Brief.
In the data that follows, find the line with "C3: 2.2uF (plus"; transcribe it, every later line up to the one with "U1 pin STAT: SIG20 -> SIG22", and that line as well, exactly and with no others.

Records for processing.
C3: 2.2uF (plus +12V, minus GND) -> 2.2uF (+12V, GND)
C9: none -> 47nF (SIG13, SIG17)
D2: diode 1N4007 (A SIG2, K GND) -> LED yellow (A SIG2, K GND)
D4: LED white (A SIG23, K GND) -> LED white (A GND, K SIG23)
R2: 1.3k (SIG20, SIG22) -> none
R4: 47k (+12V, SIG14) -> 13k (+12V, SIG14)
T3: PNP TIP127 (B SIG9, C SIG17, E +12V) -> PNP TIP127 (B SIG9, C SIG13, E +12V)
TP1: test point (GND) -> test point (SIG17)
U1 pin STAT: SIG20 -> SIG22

...

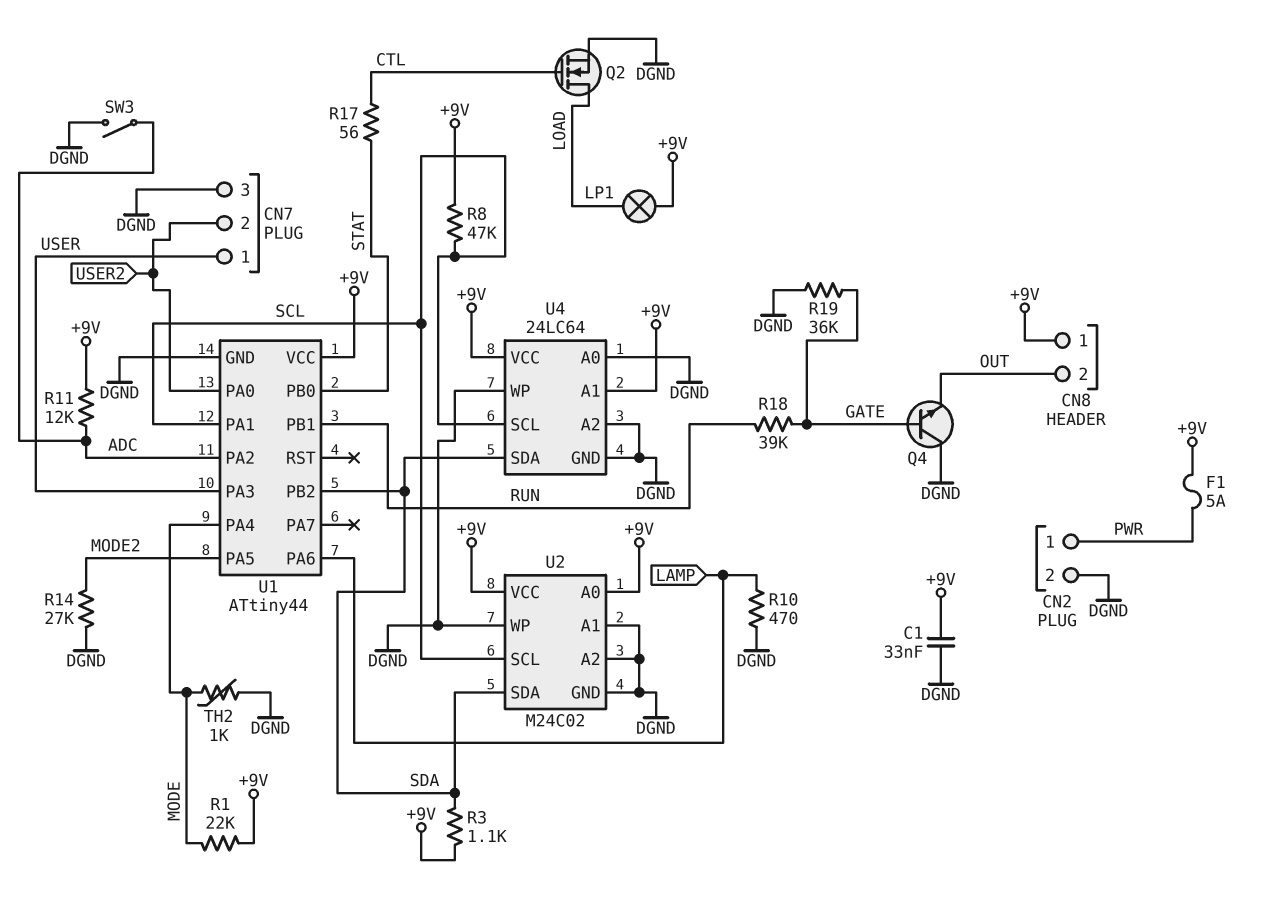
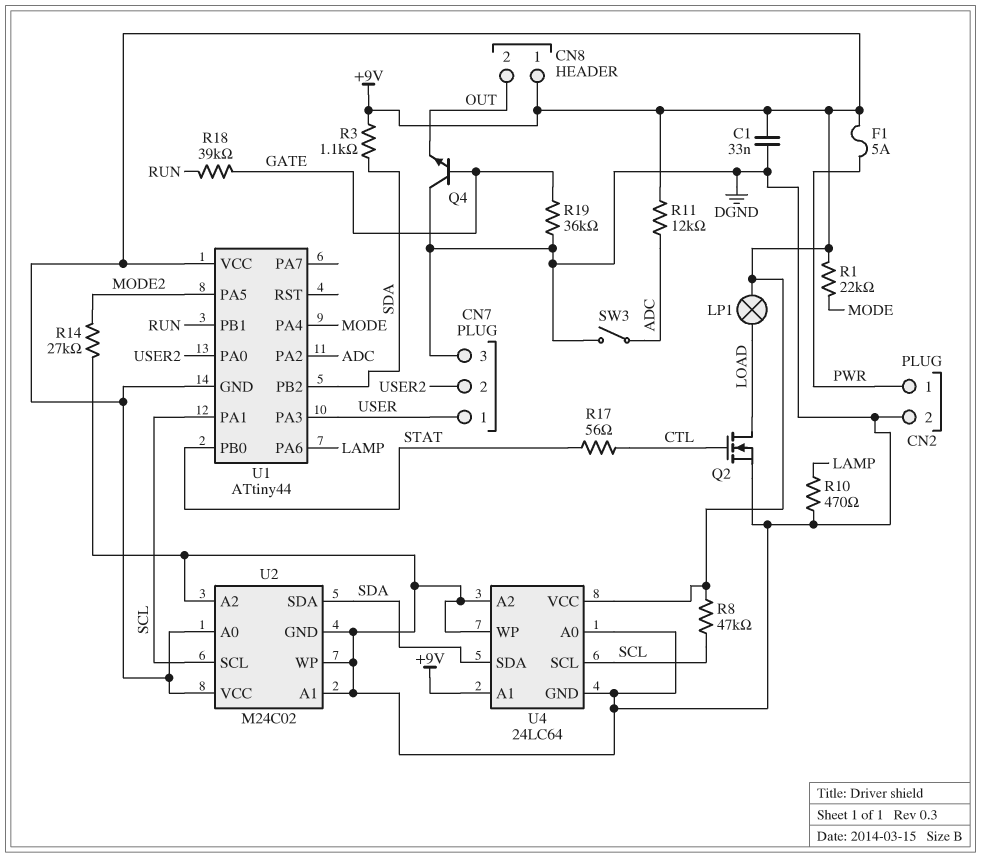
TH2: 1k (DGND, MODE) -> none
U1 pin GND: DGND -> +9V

==

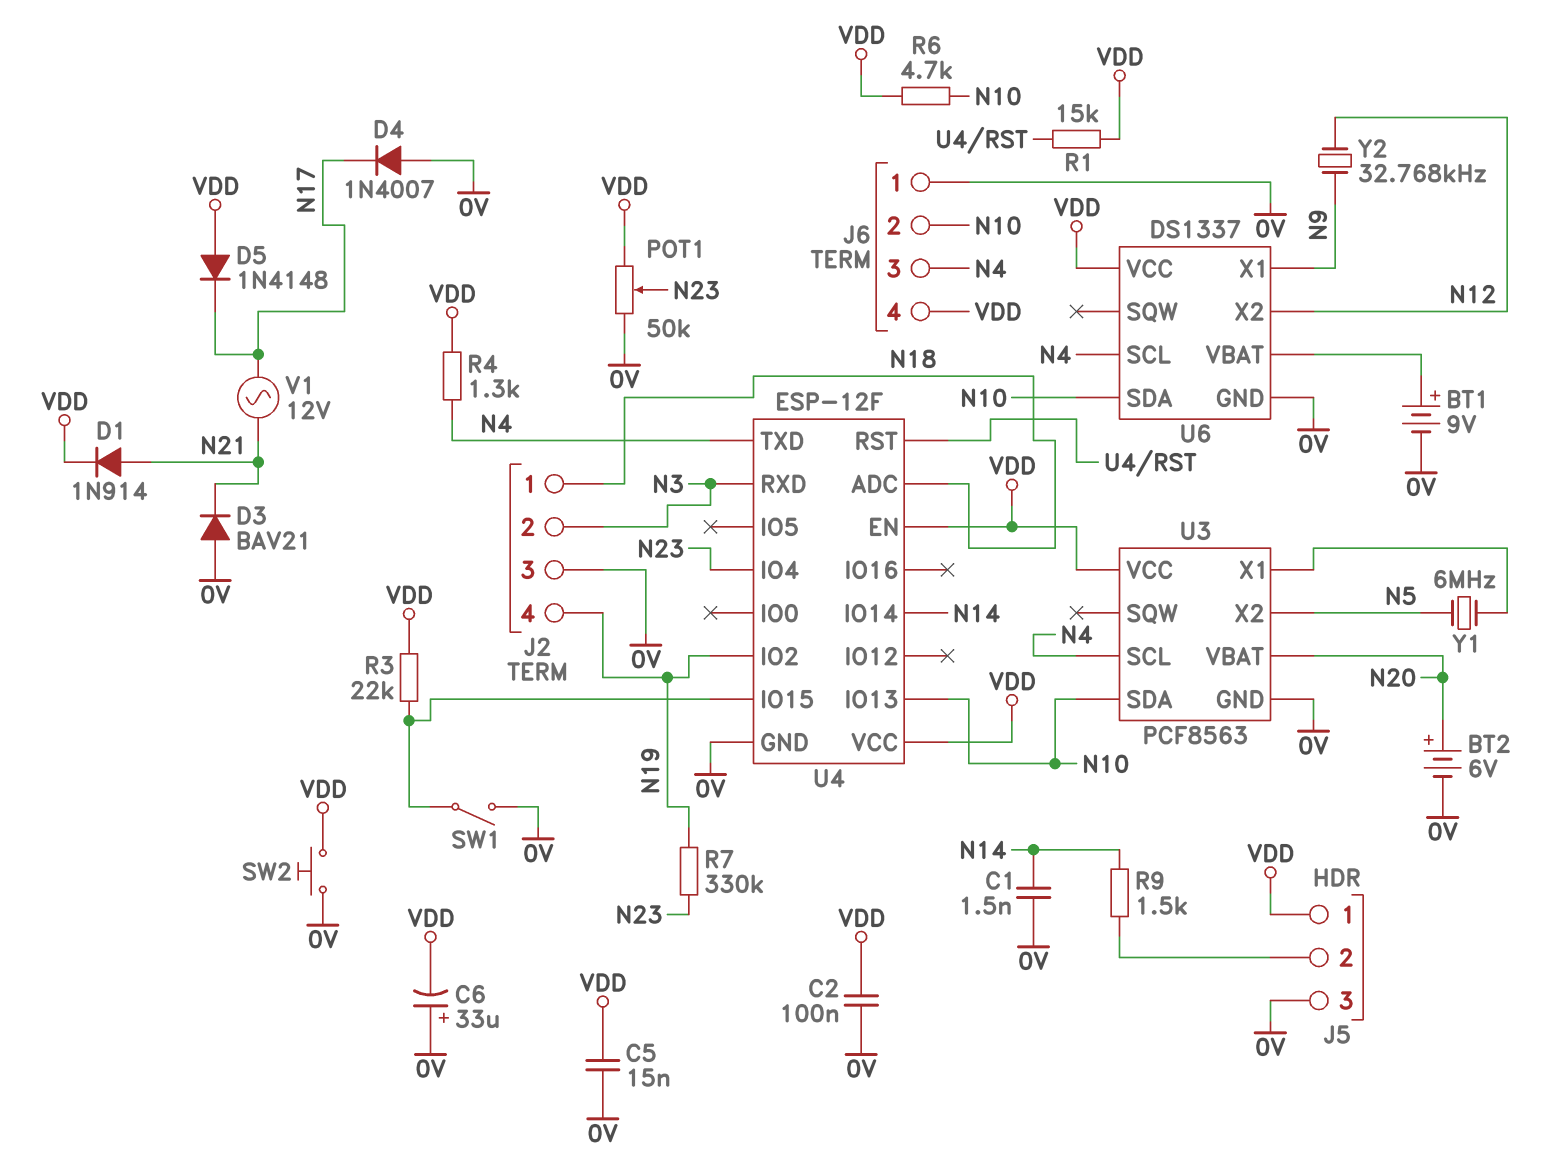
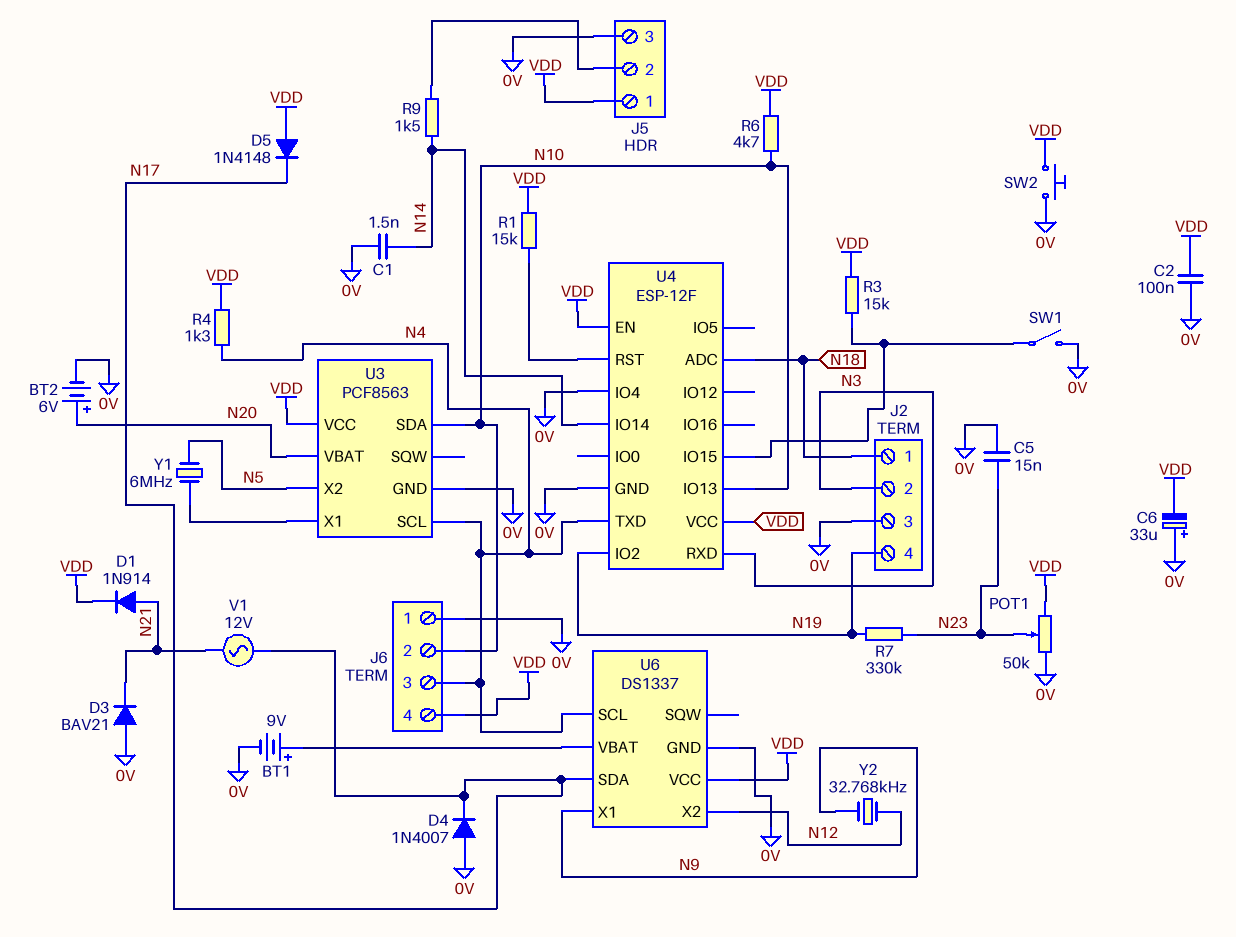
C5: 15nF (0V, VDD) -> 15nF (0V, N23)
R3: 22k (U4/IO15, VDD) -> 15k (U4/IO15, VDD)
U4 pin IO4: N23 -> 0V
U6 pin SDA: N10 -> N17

Problem solution.
C3: 2.2uF (plus +12V, minus GND) -> 2.2uF (+12V, GND)
C9: none -> 47nF (SIG13, SIG17)
D2: diode 1N4007 (A SIG2, K GND) -> LED yellow (A SIG2, K GND)
D4: LED white (A SIG23, K GND) -> LED white (A GND, K SIG23)
R2: 1.3k (SIG20, SIG22) -> none
R4: 47k (+12V, SIG14) -> 13k (+12V, SIG14)
T3: PNP TIP127 (B SIG9, C SIG17, E +12V) -> PNP TIP127 (B SIG9, C SIG13, E +12V)
TP1: test point (GND) -> test point (SIG17)
U1 pin STAT: SIG20 -> SIG22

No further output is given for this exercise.